> **ABOUT THIS EXERCISE**
The response should consist of the data below, copied exactly, with no pictures in it.

> **STORED DATA**
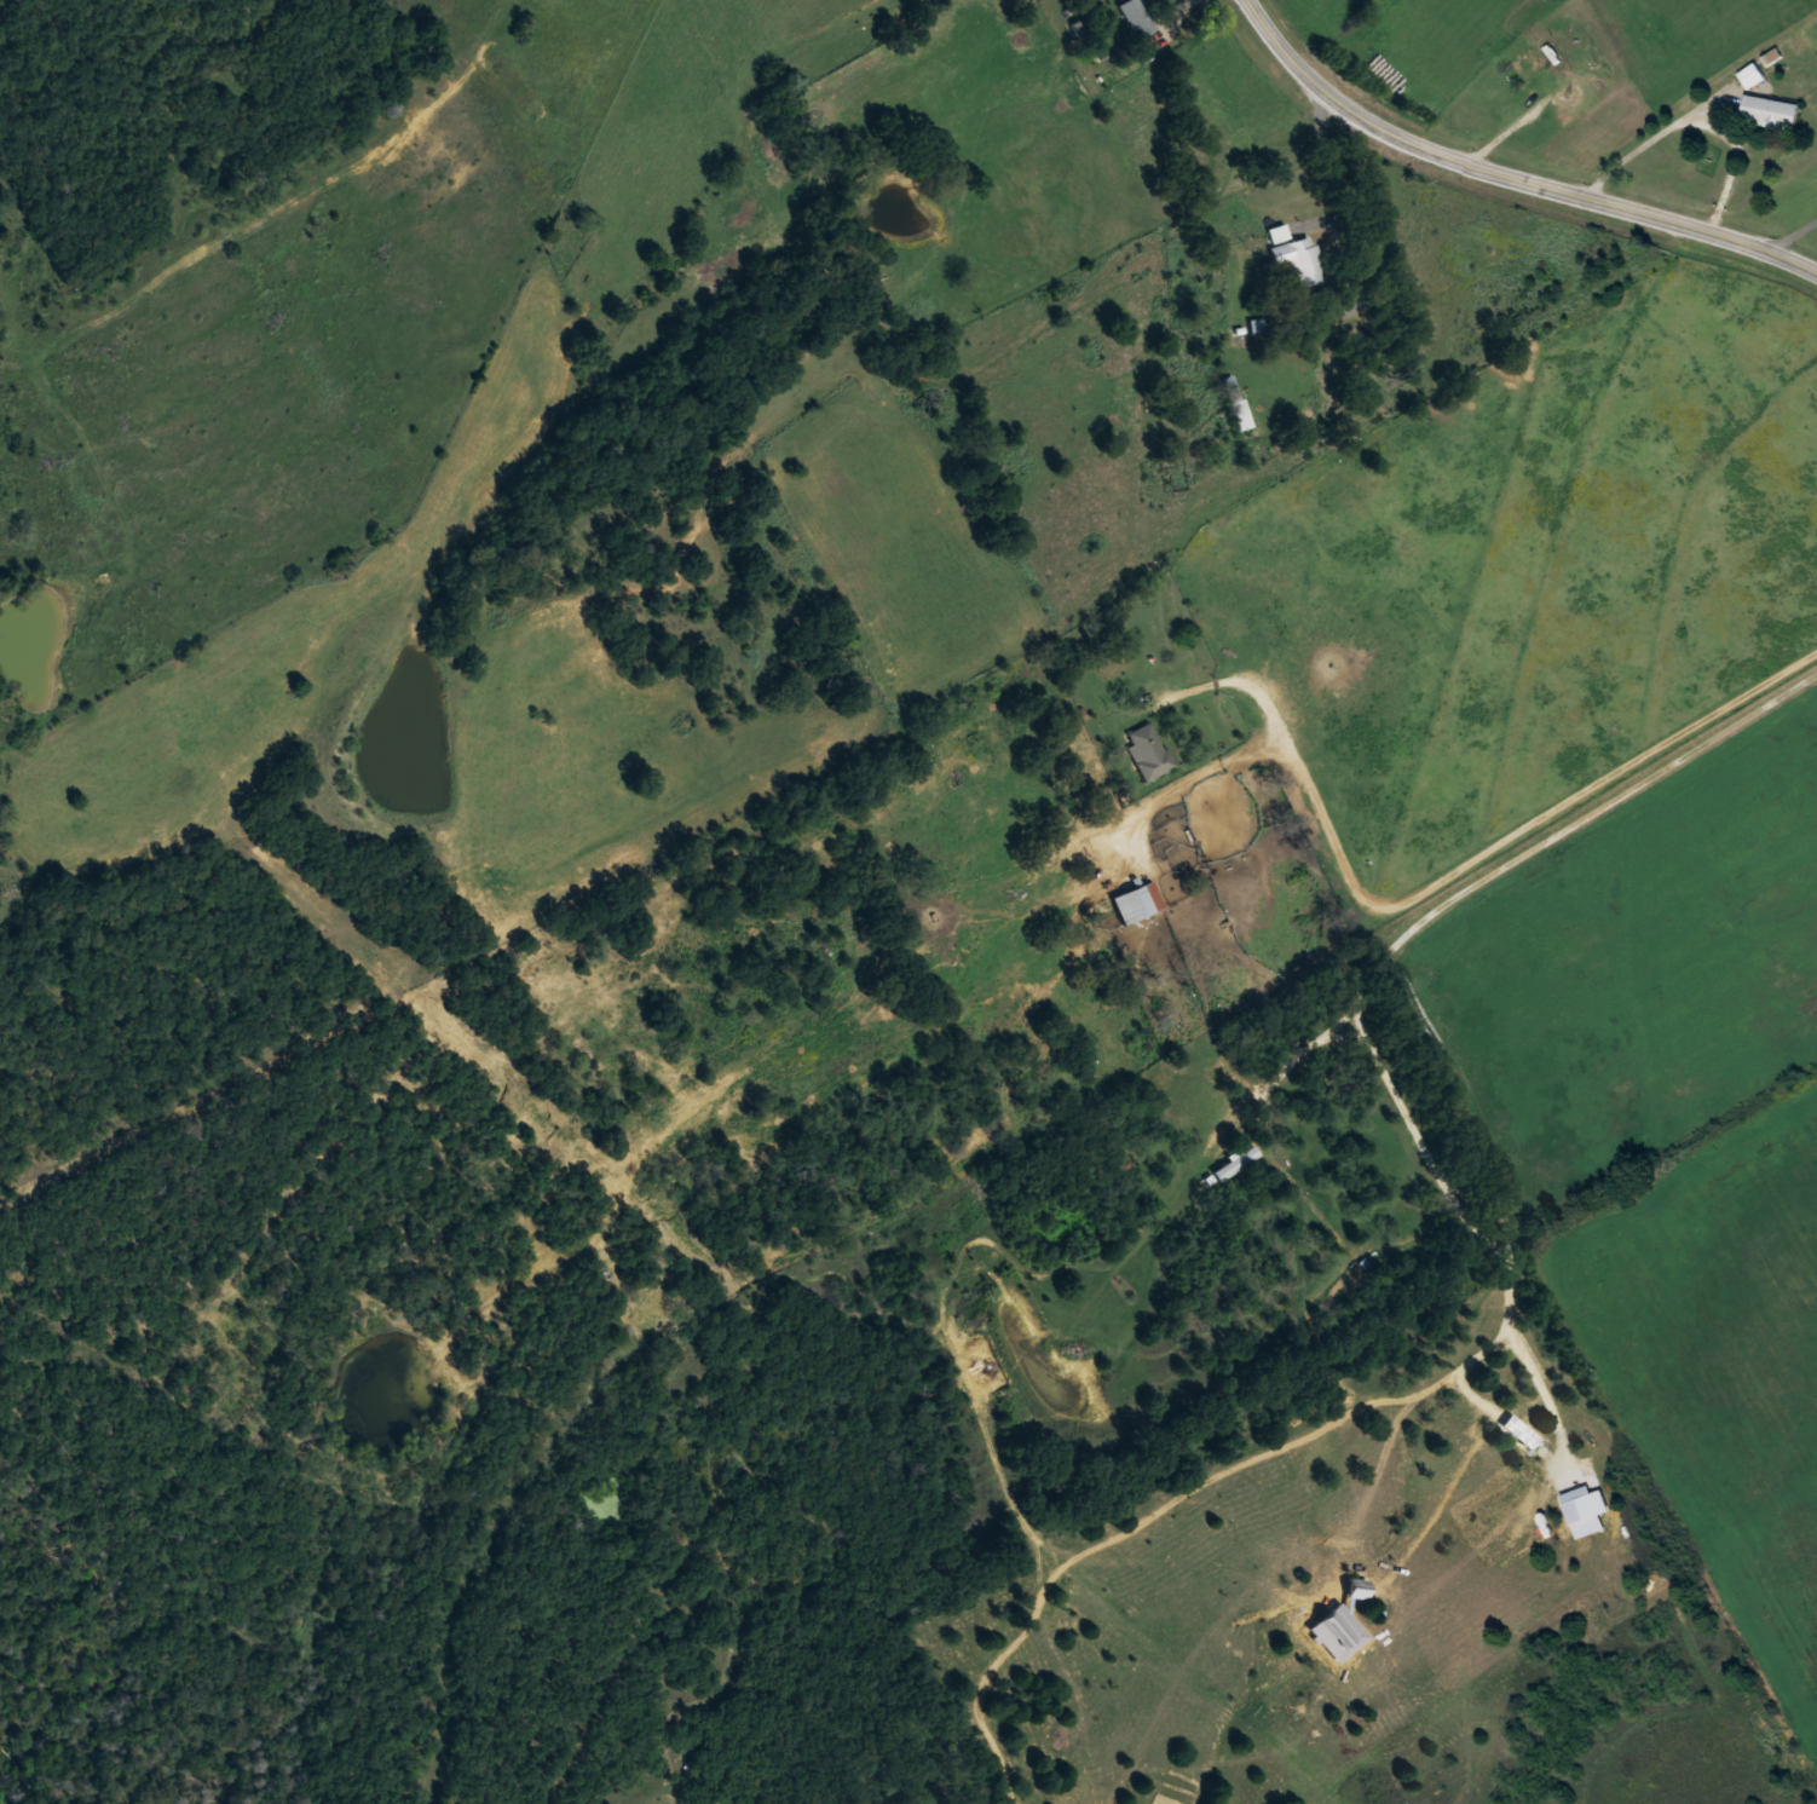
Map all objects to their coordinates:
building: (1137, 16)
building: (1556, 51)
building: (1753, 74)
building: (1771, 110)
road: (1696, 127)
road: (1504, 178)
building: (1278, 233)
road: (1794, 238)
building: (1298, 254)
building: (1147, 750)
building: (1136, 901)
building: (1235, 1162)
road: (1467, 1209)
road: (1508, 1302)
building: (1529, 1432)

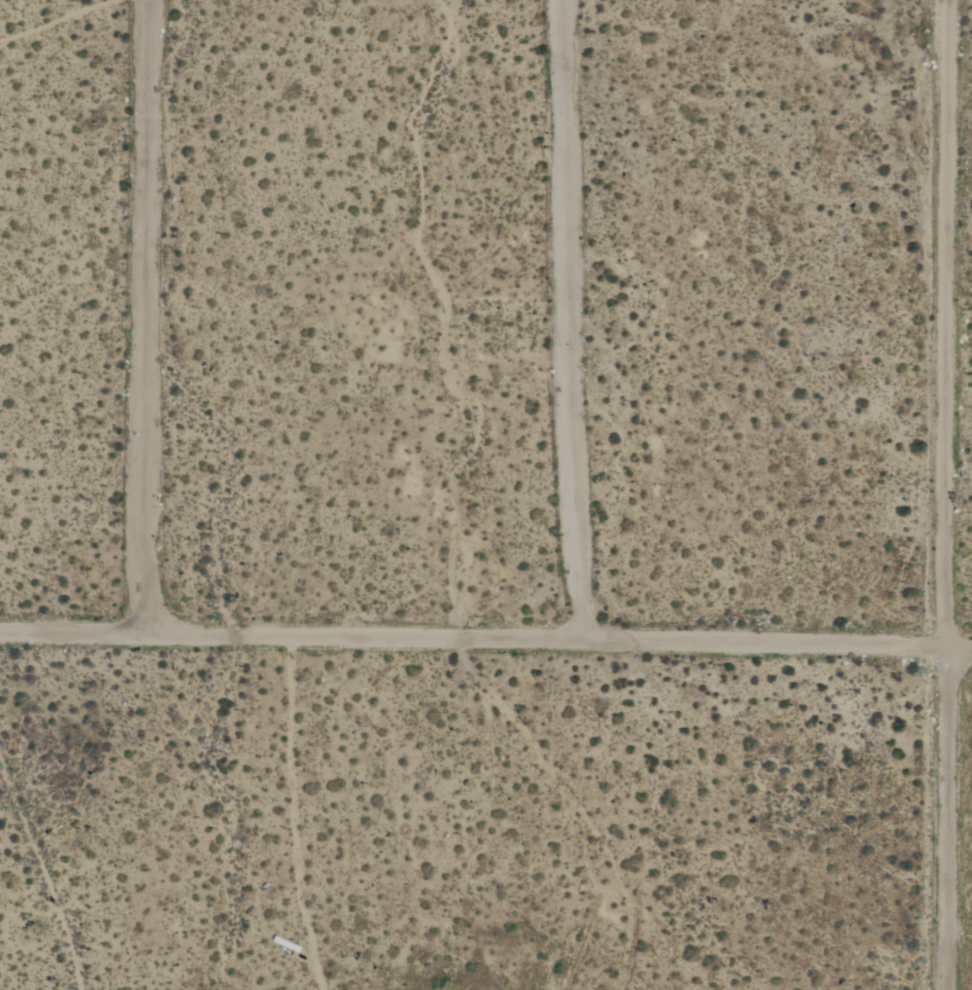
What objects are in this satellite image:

> **EXERCISE ANSWER**
Map all objects to their coordinates:
building: (1137, 16)
building: (1556, 51)
building: (1753, 74)
building: (1771, 110)
road: (1696, 127)
road: (1504, 178)
building: (1278, 233)
road: (1794, 238)
building: (1298, 254)
building: (1147, 750)
building: (1136, 901)
building: (1235, 1162)
road: (1467, 1209)
road: (1508, 1302)
building: (1529, 1432)

What objects are in this satellite image:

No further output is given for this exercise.